ABOUT THIS TASK: Beginning at the line that contains "(746, 266) = (634, 412): grey", write out every line down to the end of the records, with both ends kept and nothing added.

(Coordinate-based object records)

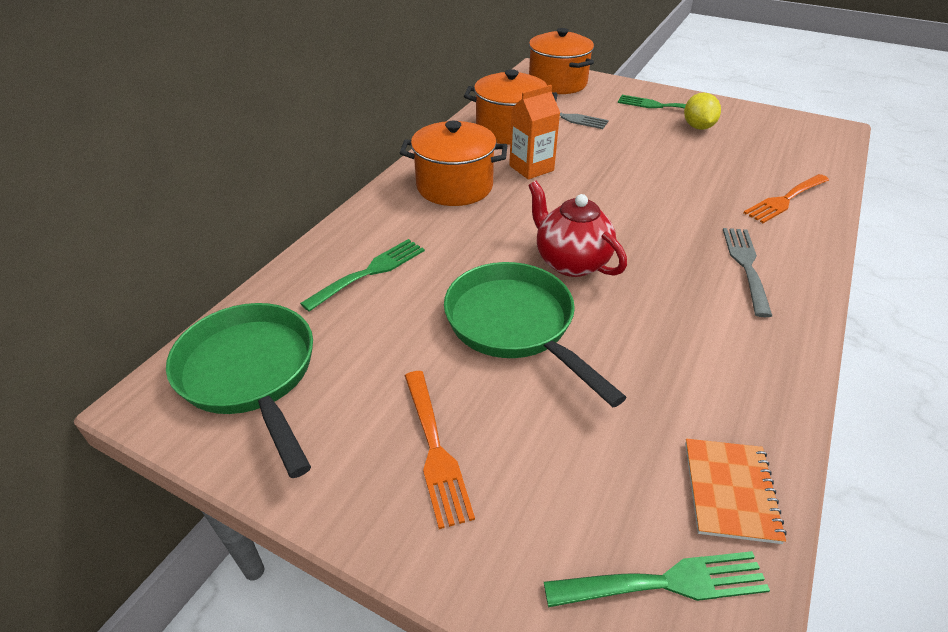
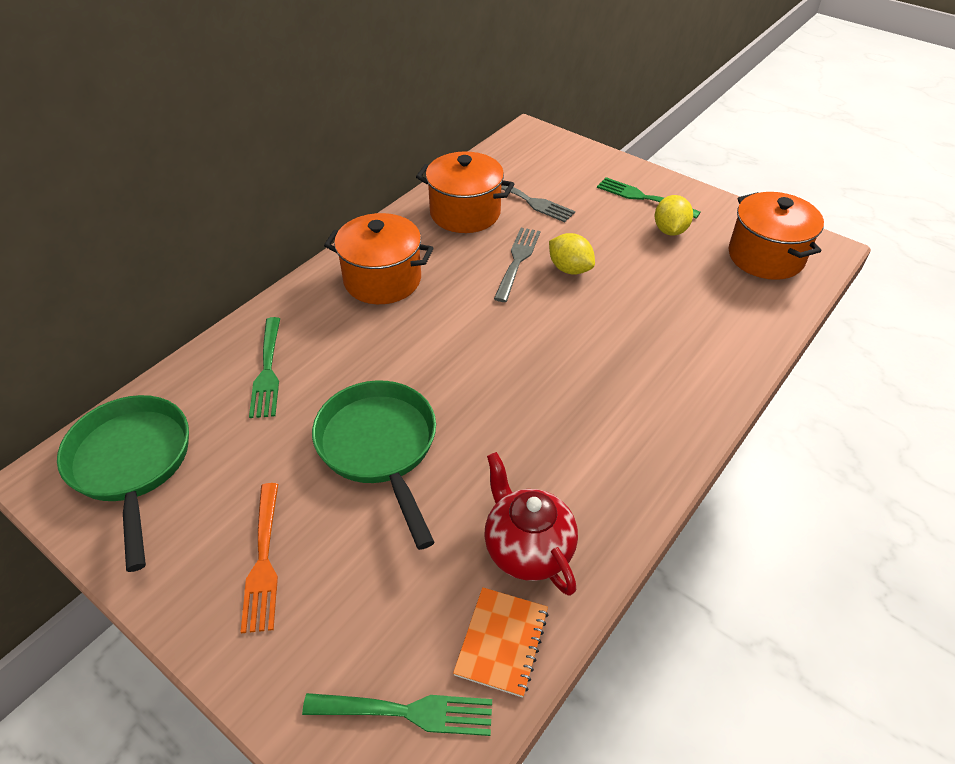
camera: 10 degrees right, 5 degrees up
(369, 272) = (267, 371): green fork -> green fork turned 120 degrees clockwise
(531, 168) = (468, 265): orange carton -> none
(557, 83) = (542, 154): orange pot -> orange pot (765, 256)
(570, 262) = (461, 384): red teapot -> red teapot (527, 549)
(625, 162) = (569, 269): none -> yellow lemon
(746, 266) = (634, 412): grey fork -> grey fork (517, 261)
(785, 199) = (717, 337): orange fork -> none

TASK OUTPUT:
(746, 266) = (634, 412): grey fork -> grey fork (517, 261)
(785, 199) = (717, 337): orange fork -> none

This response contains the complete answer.